Exercise instructions
Return the data below exactly, but only from the line containing "150 degrees clockwise |" through the line containing "scaled | PINK", with both of those lines included.

(Dataset records)

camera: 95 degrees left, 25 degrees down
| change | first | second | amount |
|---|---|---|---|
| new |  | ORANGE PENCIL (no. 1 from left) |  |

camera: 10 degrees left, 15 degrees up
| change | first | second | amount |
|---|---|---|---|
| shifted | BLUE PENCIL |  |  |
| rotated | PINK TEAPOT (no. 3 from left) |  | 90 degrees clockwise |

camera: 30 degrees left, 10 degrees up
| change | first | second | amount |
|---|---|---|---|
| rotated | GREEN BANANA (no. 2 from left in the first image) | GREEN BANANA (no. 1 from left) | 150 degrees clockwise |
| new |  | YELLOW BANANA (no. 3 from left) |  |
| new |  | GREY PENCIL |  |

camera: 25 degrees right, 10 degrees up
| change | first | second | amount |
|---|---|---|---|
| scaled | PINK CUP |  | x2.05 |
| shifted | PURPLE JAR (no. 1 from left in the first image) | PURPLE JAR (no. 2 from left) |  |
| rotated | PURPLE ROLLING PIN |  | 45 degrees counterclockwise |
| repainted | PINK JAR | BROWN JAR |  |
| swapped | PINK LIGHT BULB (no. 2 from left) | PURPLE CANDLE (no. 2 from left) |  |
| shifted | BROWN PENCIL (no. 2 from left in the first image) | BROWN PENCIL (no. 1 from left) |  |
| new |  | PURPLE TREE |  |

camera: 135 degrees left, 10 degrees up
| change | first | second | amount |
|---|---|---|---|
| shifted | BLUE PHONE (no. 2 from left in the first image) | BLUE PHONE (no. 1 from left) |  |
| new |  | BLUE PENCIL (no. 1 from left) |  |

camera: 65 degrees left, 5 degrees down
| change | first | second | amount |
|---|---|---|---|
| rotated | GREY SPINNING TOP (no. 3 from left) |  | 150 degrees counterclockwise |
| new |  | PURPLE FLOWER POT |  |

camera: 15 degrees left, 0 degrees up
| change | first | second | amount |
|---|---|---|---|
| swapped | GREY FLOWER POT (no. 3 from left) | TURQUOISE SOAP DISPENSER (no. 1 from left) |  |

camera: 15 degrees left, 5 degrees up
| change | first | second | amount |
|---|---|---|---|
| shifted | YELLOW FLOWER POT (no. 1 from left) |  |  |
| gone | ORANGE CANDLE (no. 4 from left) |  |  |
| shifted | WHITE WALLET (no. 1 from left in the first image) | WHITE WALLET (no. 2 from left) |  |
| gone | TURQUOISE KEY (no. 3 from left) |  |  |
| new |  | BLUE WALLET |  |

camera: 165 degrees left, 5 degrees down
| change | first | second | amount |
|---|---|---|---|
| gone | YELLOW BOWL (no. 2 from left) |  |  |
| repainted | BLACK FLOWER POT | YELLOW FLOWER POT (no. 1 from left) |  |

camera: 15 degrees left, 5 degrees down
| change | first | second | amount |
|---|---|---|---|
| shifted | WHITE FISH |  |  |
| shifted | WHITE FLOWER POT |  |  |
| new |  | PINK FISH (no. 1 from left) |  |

(End Dataset records)

Answer section
| rotated | GREEN BANANA (no. 2 from left in the first image) | GREEN BANANA (no. 1 from left) | 150 degrees clockwise |
| new |  | YELLOW BANANA (no. 3 from left) |  |
| new |  | GREY PENCIL |  |

camera: 25 degrees right, 10 degrees up
| change | first | second | amount |
|---|---|---|---|
| scaled | PINK CUP |  | x2.05 |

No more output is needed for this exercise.